**Your goal:** Repeat exactly the lines from the first line of the records through the line containing "brown cross: (414, 199) -> (234, 144), moved", and nothing more.

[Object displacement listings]
+---+

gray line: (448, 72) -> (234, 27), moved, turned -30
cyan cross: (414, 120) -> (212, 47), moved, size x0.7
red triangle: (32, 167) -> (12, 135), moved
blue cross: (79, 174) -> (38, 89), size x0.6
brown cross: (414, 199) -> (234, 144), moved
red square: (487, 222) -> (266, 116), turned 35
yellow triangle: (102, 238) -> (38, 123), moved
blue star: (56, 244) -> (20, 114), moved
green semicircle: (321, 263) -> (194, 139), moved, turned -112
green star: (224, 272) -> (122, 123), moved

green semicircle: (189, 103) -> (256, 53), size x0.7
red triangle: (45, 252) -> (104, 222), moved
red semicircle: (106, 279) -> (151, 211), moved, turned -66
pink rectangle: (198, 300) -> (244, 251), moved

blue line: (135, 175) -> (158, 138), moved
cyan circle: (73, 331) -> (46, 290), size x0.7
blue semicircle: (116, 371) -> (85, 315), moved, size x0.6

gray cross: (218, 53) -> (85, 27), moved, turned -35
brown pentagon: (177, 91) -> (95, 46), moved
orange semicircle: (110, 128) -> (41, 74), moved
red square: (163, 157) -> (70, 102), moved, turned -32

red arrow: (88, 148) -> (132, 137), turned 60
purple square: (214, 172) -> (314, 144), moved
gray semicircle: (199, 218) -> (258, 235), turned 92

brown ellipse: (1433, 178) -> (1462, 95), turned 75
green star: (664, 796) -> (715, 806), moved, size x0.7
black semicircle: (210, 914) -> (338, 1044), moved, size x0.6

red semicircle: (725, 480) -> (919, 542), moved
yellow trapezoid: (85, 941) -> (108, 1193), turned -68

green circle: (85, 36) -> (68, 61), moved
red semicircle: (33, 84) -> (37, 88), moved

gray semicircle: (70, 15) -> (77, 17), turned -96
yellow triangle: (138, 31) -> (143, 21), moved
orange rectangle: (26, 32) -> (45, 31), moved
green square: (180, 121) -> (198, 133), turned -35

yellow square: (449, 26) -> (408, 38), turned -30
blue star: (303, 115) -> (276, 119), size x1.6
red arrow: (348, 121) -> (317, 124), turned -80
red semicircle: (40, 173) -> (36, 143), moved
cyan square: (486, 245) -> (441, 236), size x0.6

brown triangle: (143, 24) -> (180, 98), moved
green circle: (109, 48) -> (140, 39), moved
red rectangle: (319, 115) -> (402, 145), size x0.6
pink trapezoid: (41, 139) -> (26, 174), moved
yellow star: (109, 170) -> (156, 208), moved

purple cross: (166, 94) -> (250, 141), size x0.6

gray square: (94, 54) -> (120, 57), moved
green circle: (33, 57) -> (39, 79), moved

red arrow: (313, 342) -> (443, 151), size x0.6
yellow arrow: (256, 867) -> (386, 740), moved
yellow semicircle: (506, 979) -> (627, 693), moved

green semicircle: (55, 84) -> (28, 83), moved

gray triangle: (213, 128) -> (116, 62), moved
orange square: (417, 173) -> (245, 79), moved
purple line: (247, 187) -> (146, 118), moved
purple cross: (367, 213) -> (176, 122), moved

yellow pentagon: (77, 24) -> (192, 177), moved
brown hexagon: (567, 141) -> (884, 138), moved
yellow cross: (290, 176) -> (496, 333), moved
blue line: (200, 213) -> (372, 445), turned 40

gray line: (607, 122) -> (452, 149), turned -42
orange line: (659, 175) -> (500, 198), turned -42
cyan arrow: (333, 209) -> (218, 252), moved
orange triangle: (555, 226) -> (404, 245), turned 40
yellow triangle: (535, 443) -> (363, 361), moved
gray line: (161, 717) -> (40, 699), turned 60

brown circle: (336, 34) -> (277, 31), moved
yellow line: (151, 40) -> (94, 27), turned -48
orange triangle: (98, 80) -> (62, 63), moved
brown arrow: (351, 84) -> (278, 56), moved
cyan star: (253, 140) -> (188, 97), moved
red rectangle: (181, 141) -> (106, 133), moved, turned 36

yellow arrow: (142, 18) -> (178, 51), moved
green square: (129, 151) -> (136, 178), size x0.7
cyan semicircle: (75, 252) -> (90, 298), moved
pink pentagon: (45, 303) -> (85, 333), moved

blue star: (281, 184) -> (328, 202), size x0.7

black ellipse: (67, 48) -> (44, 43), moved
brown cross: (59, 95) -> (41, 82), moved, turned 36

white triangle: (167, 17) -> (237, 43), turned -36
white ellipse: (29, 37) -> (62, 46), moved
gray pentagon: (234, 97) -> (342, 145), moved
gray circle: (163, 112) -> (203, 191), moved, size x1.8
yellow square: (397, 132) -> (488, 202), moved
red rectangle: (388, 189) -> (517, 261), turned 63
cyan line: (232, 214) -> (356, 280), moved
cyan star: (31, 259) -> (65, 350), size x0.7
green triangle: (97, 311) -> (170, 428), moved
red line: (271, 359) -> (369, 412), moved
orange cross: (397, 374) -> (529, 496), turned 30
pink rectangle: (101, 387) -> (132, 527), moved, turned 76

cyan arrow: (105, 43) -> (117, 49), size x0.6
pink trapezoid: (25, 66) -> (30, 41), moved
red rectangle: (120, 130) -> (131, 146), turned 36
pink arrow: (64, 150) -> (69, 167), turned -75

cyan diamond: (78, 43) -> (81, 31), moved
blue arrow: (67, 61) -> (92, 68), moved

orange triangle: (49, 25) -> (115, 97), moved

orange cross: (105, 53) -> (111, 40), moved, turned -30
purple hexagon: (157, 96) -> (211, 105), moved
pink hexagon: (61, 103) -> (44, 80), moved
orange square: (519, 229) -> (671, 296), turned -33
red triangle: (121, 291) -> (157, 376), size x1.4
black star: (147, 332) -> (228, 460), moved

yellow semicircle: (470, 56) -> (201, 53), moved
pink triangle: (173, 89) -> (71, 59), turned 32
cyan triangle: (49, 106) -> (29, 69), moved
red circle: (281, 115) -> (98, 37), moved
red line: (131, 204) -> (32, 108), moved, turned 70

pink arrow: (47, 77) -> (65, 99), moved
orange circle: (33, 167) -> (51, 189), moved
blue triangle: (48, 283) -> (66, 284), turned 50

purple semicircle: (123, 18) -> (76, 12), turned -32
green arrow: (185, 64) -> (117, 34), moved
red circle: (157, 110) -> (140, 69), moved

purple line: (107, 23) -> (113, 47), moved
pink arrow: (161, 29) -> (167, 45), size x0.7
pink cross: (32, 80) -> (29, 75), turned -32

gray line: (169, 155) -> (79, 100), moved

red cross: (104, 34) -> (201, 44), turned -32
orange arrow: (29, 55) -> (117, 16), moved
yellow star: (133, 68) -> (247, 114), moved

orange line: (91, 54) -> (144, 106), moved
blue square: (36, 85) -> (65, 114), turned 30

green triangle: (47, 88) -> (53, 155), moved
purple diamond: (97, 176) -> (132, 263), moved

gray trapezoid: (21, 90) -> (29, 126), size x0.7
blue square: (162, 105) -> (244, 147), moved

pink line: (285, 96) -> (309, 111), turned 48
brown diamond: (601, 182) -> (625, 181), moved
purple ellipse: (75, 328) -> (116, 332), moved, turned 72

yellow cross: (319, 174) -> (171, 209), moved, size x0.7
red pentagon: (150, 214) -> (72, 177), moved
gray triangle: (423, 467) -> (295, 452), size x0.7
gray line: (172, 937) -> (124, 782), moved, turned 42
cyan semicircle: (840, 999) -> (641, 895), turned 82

+---+

**Response to the task:**
gray line: (448, 72) -> (234, 27), moved, turned -30
cyan cross: (414, 120) -> (212, 47), moved, size x0.7
red triangle: (32, 167) -> (12, 135), moved
blue cross: (79, 174) -> (38, 89), size x0.6
brown cross: (414, 199) -> (234, 144), moved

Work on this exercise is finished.